** Entries supplied **
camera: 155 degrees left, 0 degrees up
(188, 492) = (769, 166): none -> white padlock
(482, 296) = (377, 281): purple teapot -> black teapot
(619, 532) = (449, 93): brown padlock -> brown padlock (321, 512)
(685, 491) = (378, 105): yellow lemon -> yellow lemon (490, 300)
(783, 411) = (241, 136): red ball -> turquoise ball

...

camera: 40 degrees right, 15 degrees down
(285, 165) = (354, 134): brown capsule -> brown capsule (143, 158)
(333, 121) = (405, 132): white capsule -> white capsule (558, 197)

* * *

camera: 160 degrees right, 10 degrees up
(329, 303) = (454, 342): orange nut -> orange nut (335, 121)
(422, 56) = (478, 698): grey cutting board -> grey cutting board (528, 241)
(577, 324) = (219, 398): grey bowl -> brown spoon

** Instructions for the task **
Write out exactly the lines above from the line with "camera: 155 degrees left, 0 degrees up" through the line with "(783, 411) = (241, 136): red", both of them included, and leave out all other lines.

** Result for this exercise **
camera: 155 degrees left, 0 degrees up
(188, 492) = (769, 166): none -> white padlock
(482, 296) = (377, 281): purple teapot -> black teapot
(619, 532) = (449, 93): brown padlock -> brown padlock (321, 512)
(685, 491) = (378, 105): yellow lemon -> yellow lemon (490, 300)
(783, 411) = (241, 136): red ball -> turquoise ball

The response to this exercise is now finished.